ABOUT THIS TASK: How many lines in the material below contain the word "none"? Write only the number.

-- PROVIDED DATA follows --

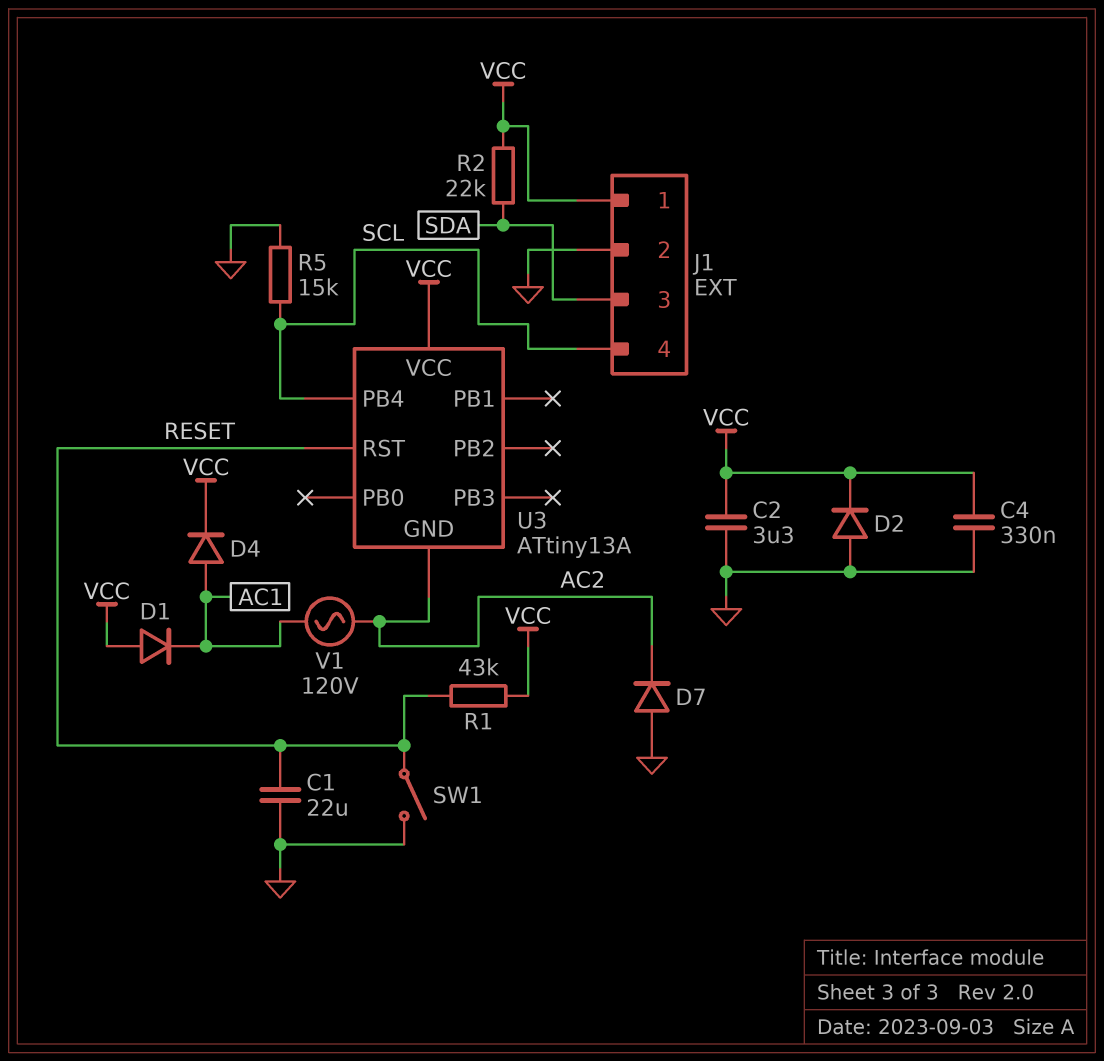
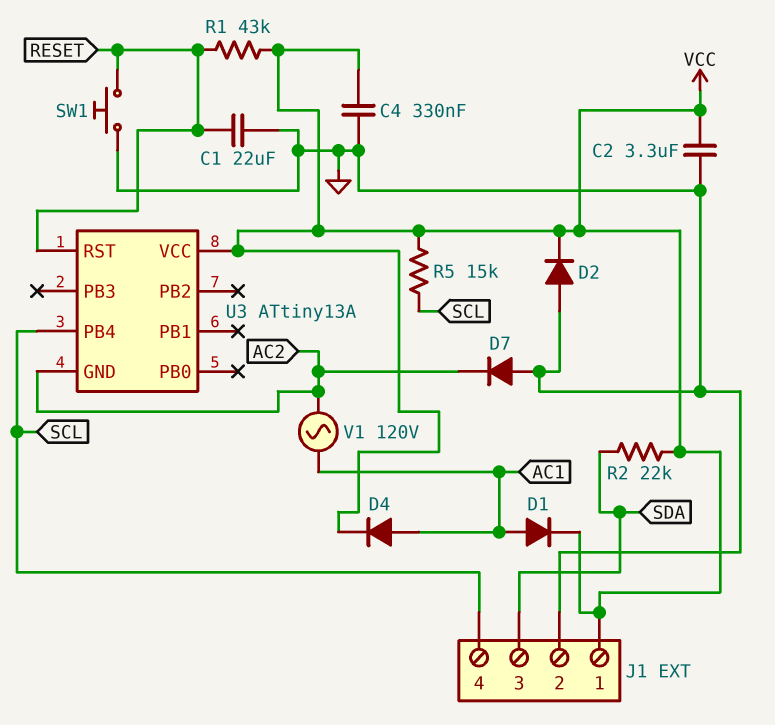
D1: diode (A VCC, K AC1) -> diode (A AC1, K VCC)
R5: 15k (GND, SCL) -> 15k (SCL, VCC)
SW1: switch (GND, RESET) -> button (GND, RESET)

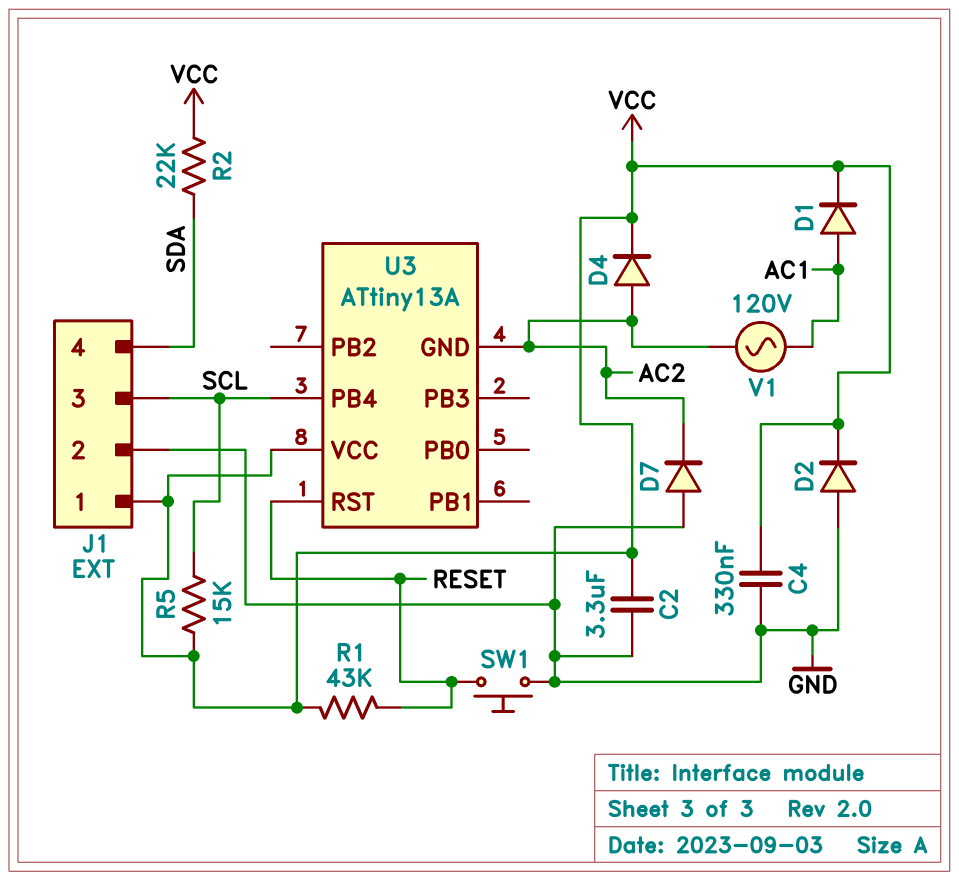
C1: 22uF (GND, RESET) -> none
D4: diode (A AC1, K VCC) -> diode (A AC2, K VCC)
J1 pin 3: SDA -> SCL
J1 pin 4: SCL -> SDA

-- PROVIDED DATA concluded --
-- PROVIDED DATA follows --

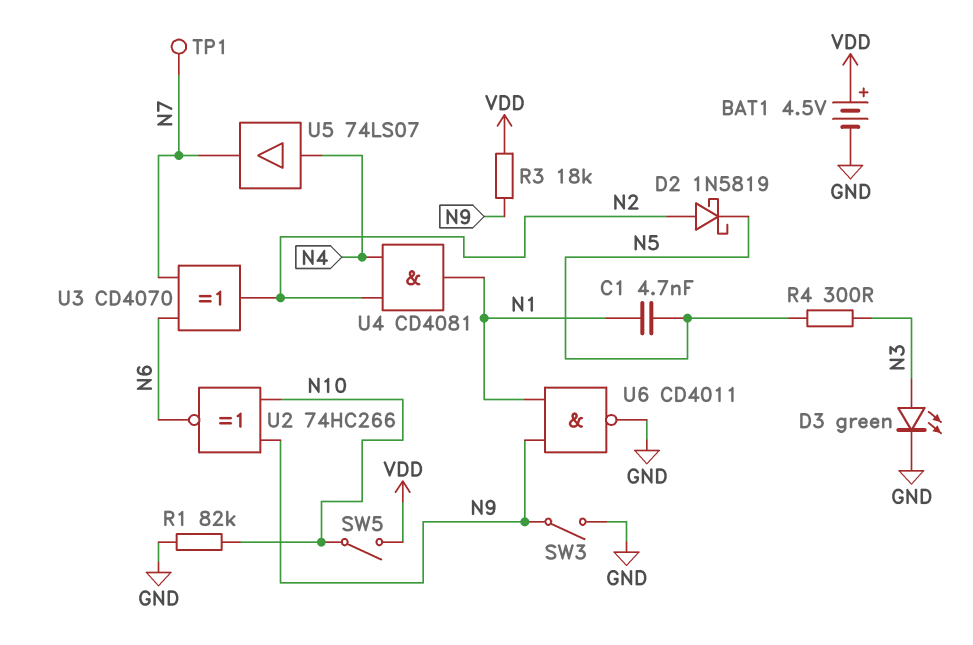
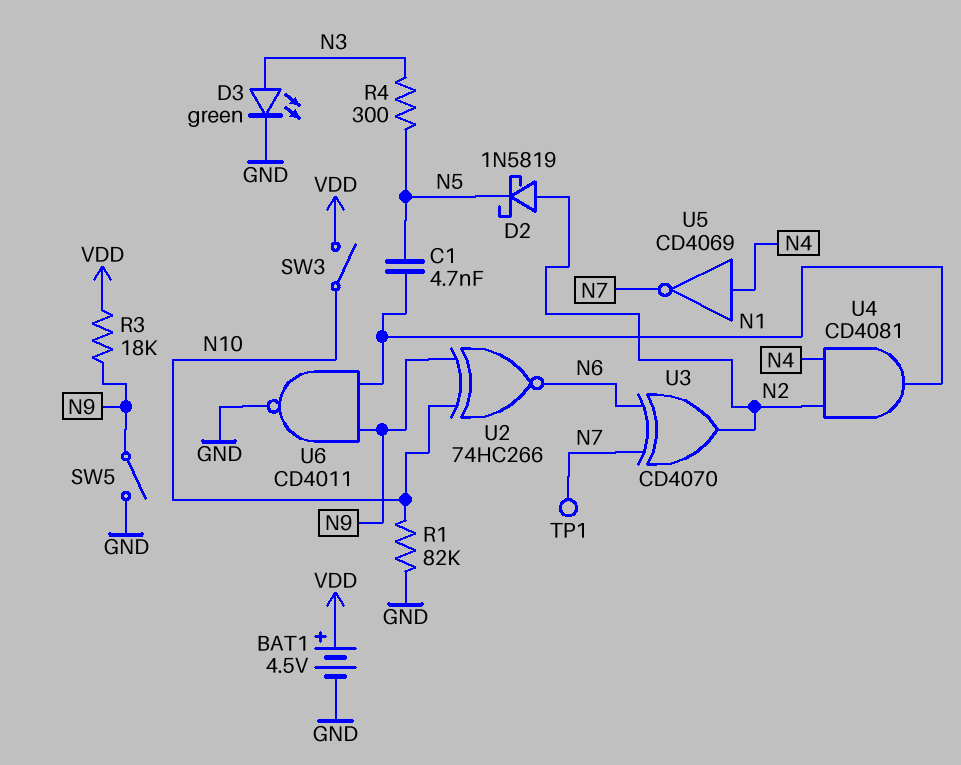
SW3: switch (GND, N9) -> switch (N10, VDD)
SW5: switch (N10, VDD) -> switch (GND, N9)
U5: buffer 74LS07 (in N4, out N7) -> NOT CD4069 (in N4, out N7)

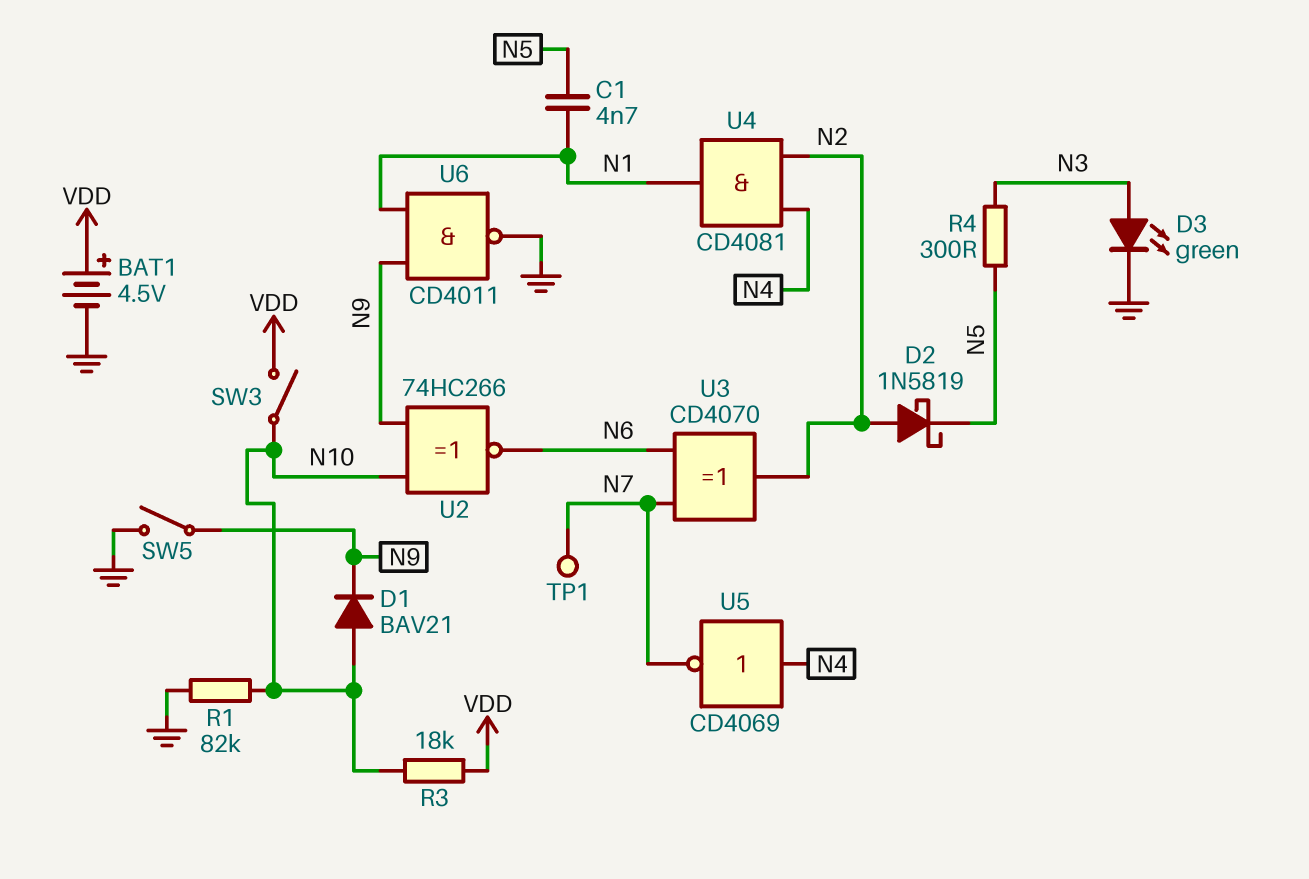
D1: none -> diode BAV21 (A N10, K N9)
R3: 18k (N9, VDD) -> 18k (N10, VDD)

-- PROVIDED DATA concluded --

ANSWER AREA: 2